Work to complete ->
All records below must be retyped exactly.

Records from a dataset ->
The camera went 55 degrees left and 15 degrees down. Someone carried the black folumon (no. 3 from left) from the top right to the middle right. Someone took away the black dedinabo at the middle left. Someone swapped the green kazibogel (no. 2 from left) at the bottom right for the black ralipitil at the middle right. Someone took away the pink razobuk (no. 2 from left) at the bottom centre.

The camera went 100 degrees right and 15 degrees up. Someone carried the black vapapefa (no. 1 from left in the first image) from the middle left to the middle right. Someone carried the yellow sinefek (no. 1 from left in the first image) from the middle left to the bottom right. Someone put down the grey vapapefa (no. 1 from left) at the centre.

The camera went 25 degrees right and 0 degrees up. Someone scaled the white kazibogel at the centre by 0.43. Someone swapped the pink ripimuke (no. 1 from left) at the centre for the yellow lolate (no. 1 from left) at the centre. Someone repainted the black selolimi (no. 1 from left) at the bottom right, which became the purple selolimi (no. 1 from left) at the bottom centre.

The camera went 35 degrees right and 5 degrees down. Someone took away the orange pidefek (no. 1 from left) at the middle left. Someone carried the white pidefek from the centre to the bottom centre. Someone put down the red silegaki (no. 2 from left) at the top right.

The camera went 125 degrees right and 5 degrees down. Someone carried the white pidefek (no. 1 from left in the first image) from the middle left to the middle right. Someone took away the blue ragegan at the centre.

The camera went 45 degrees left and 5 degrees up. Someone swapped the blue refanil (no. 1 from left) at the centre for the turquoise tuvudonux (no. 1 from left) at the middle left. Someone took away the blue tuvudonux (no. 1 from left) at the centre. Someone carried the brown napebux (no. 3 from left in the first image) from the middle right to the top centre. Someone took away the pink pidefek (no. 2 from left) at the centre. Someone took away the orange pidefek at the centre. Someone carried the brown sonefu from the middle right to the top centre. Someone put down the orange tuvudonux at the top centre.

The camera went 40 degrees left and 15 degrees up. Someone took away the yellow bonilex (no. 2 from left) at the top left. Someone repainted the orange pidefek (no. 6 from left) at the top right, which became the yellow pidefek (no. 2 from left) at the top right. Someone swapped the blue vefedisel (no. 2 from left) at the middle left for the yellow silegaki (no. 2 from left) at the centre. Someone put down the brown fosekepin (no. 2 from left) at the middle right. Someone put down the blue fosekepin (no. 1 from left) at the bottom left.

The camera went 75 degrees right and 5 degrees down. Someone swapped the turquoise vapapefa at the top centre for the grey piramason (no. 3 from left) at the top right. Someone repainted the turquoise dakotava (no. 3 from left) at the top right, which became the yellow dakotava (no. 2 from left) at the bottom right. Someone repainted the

Answer box ->
The camera went 55 degrees left and 15 degrees down. Someone carried the black folumon (no. 3 from left) from the top right to the middle right. Someone took away the black dedinabo at the middle left. Someone swapped the green kazibogel (no. 2 from left) at the bottom right for the black ralipitil at the middle right. Someone took away the pink razobuk (no. 2 from left) at the bottom centre.

The camera went 100 degrees right and 15 degrees up. Someone carried the black vapapefa (no. 1 from left in the first image) from the middle left to the middle right. Someone carried the yellow sinefek (no. 1 from left in the first image) from the middle left to the bottom right. Someone put down the grey vapapefa (no. 1 from left) at the centre.

The camera went 25 degrees right and 0 degrees up. Someone scaled the white kazibogel at the centre by 0.43. Someone swapped the pink ripimuke (no. 1 from left) at the centre for the yellow lolate (no. 1 from left) at the centre. Someone repainted the black selolimi (no. 1 from left) at the bottom right, which became the purple selolimi (no. 1 from left) at the bottom centre.

The camera went 35 degrees right and 5 degrees down. Someone took away the orange pidefek (no. 1 from left) at the middle left. Someone carried the white pidefek from the centre to the bottom centre. Someone put down the red silegaki (no. 2 from left) at the top right.

The camera went 125 degrees right and 5 degrees down. Someone carried the white pidefek (no. 1 from left in the first image) from the middle left to the middle right. Someone took away the blue ragegan at the centre.

The camera went 45 degrees left and 5 degrees up. Someone swapped the blue refanil (no. 1 from left) at the centre for the turquoise tuvudonux (no. 1 from left) at the middle left. Someone took away the blue tuvudonux (no. 1 from left) at the centre. Someone carried the brown napebux (no. 3 from left in the first image) from the middle right to the top centre. Someone took away the pink pidefek (no. 2 from left) at the centre. Someone took away the orange pidefek at the centre. Someone carried the brown sonefu from the middle right to the top centre. Someone put down the orange tuvudonux at the top centre.

The camera went 40 degrees left and 15 degrees up. Someone took away the yellow bonilex (no. 2 from left) at the top left. Someone repainted the orange pidefek (no. 6 from left) at the top right, which became the yellow pidefek (no. 2 from left) at the top right. Someone swapped the blue vefedisel (no. 2 from left) at the middle left for the yellow silegaki (no. 2 from left) at the centre. Someone put down the brown fosekepin (no. 2 from left) at the middle right. Someone put down the blue fosekepin (no. 1 from left) at the bottom left.

The camera went 75 degrees right and 5 degrees down. Someone swapped the turquoise vapapefa at the top centre for the grey piramason (no. 3 from left) at the top right. Someone repainted the turquoise dakotava (no. 3 from left) at the top right, which became the yellow dakotava (no. 2 from left) at the bottom right. Someone repainted the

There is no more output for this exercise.